═══ Dataset content
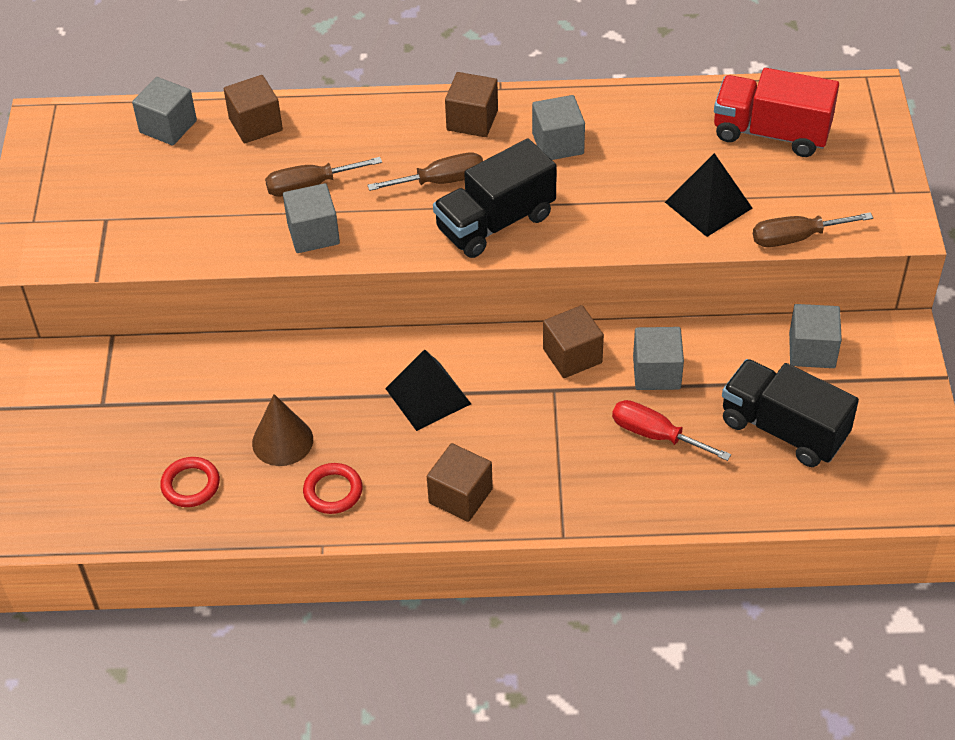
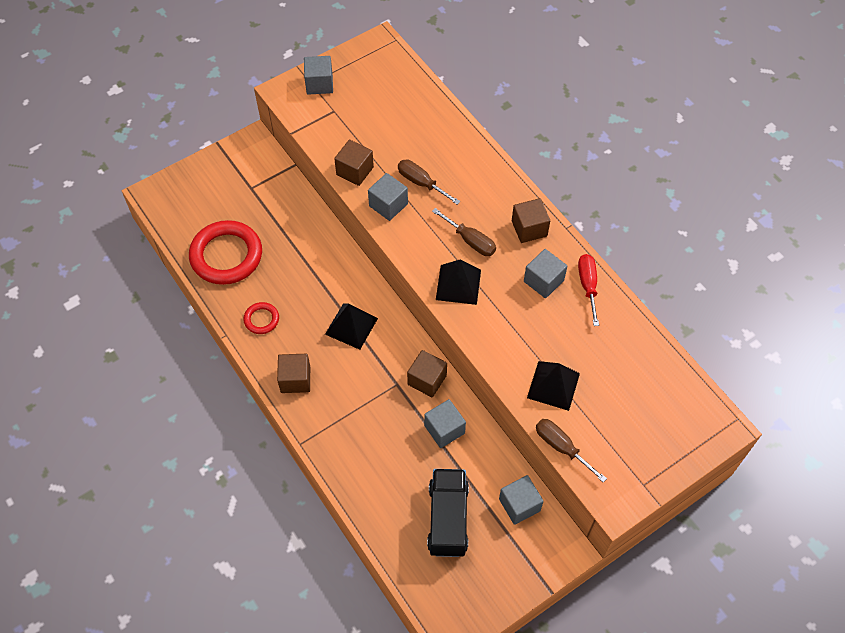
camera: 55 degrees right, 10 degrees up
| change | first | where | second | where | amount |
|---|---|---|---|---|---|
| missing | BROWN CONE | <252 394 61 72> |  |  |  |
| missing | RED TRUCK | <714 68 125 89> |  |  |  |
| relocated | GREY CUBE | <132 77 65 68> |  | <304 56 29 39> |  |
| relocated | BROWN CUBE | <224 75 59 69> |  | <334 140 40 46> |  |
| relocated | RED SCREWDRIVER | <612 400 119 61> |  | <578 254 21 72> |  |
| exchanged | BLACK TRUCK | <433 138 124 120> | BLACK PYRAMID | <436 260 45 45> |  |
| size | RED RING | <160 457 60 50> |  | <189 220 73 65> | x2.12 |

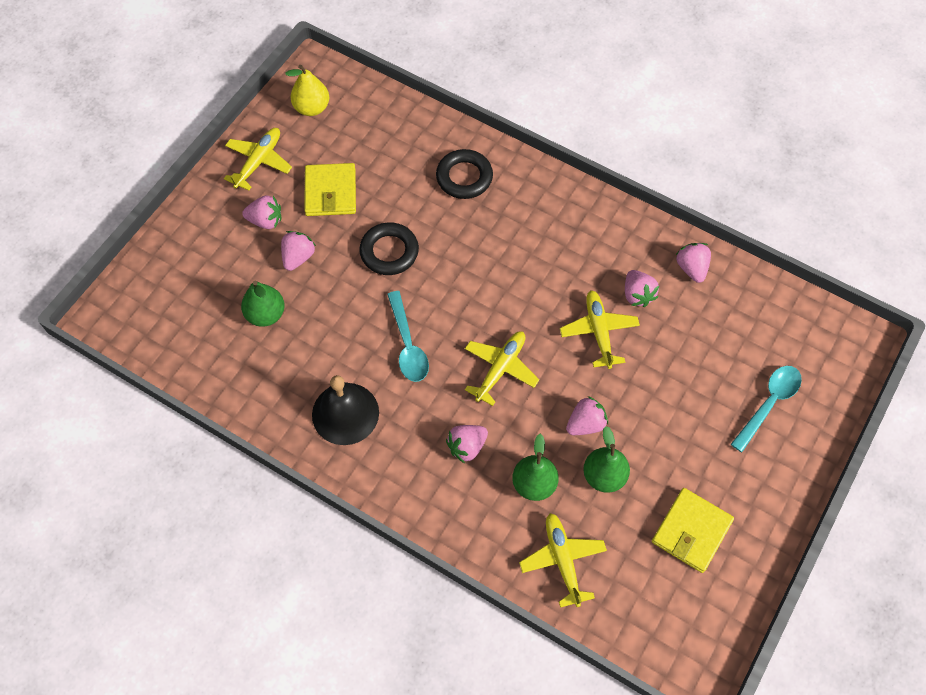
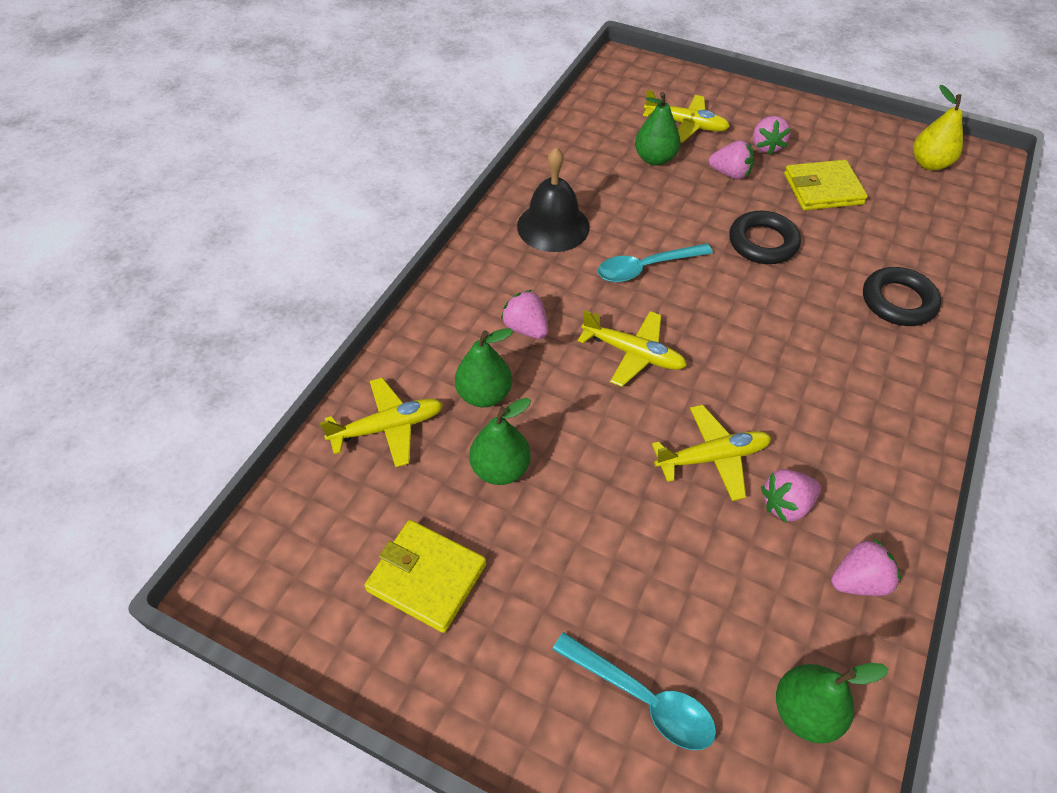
camera: 85 degrees right, 10 degrees down
| change | first | where | second | where | amount |
|---|---|---|---|---|---|
| missing | PINK STRAWBERRY | <566 396 42 39> |  |  |  |
| appeared |  |  | GREEN PEAR | <776 663 112 81> |  |
| relocated | YELLOW PLANE | <224 128 68 63> |  | <643 90 87 53> |  |

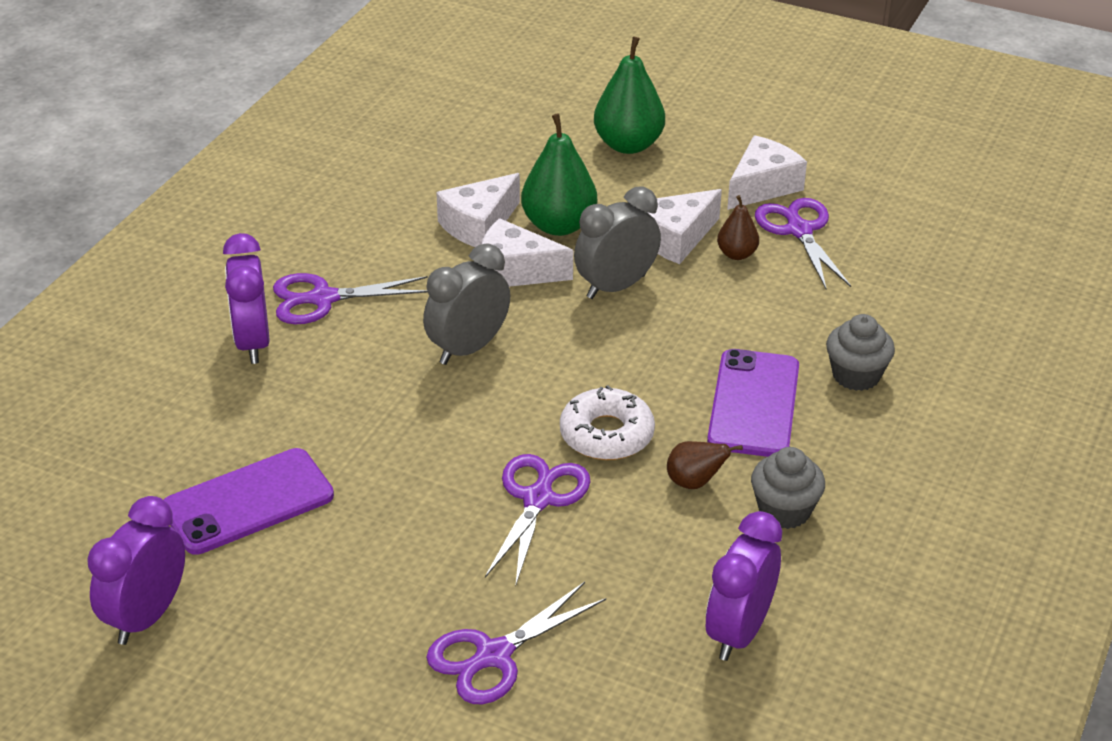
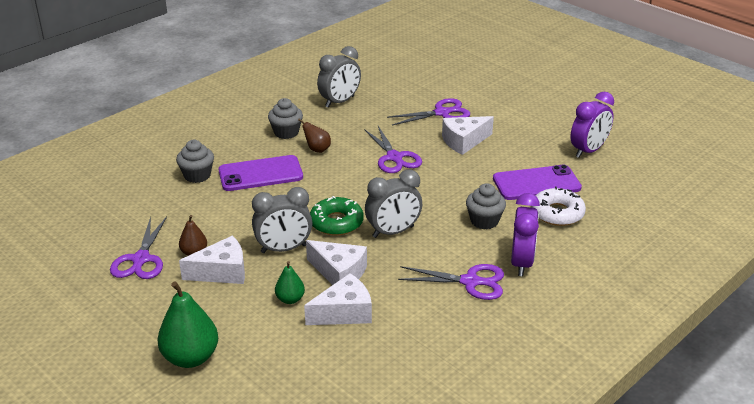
camera: 160 degrees left, 5 degrees down
| change | first | where | second | where | amount |
|---|---|---|---|---|---|
| appeared |  |  | GREEN DONUT | <310 196 54 40> |  |
| appeared |  |  | GREY CUPCAKE | <466 183 40 46> |  |
| relocated | WHITE DONUT | <560 385 95 75> |  | <531 187 55 39> |  |
| relocated | WHITE CHEESE | <727 135 80 75> |  | <442 116 52 39> |  |
| colour | PURPLE CLOCK | <706 511 76 150> | GREY CLOCK | <317 46 44 62> |  |
| spun | PURPLE SCISSORS | <485 454 105 130> |  | <364 126 58 47> | 60 degrees counterclockwise |
| spun | PURPLE PHONE | <707 349 92 108> |  | <218 155 85 36> | 45 degrees clockwise |
| size | GREEN PEAR | <521 114 76 122> |  | <275 261 30 43> | x0.54 |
══════
## Problem statement
Pull out the lines above in which the word "BROWN" appears.

## Solution to the exercise
| missing | BROWN CONE | <252 394 61 72> |  |  |  |
| relocated | BROWN CUBE | <224 75 59 69> |  | <334 140 40 46> |  |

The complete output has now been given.